ACTIVITY: An exact copy of the data below is needed; please leave out any pictures.

==== DATA RECORDS

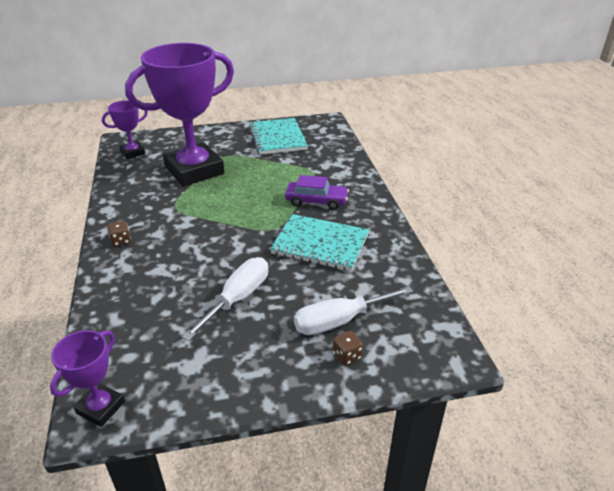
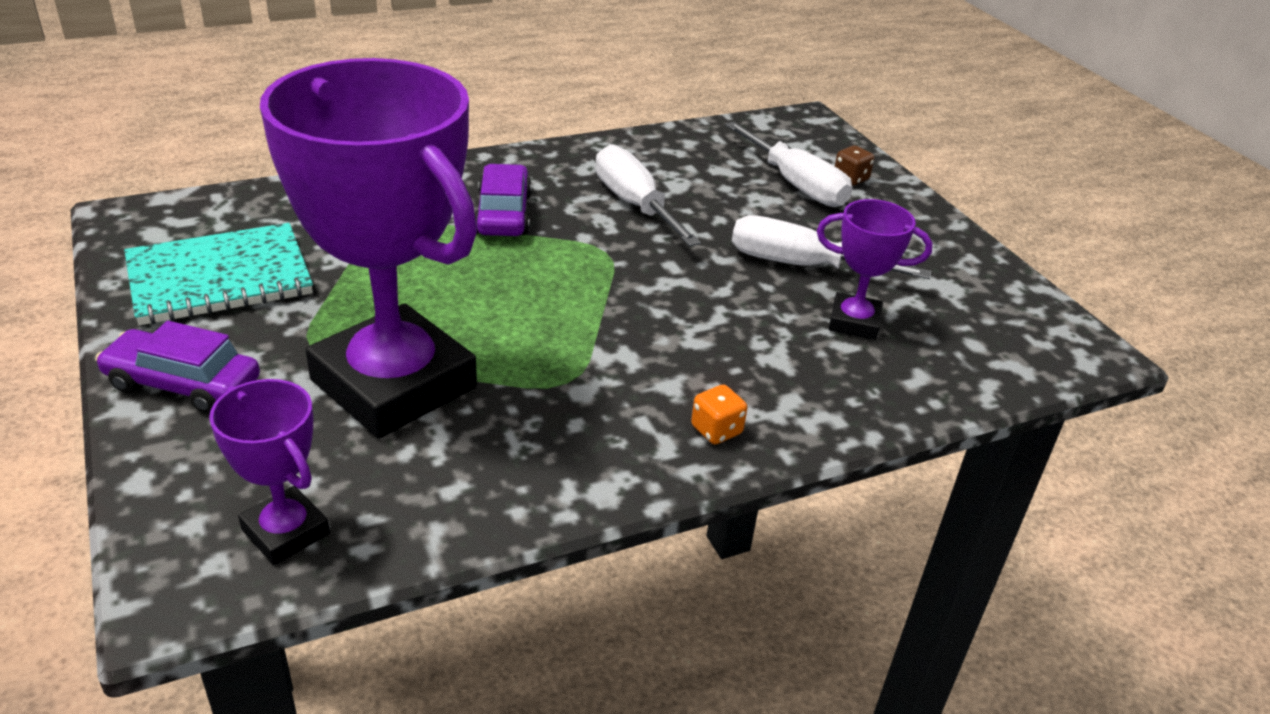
camera: 105 degrees left, 0 degrees up
(101, 407) = (1068, 346): purple trophy -> purple trophy (854, 322)
(121, 241) = (716, 430): brown dice -> orange dice
(214, 135) = (183, 383): none -> purple car
(320, 244) = (635, 205): turquoise notebook -> white screwdriver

========

TASK RESPONSE:
camera: 105 degrees left, 0 degrees up
(101, 407) = (1068, 346): purple trophy -> purple trophy (854, 322)
(121, 241) = (716, 430): brown dice -> orange dice
(214, 135) = (183, 383): none -> purple car
(320, 244) = (635, 205): turquoise notebook -> white screwdriver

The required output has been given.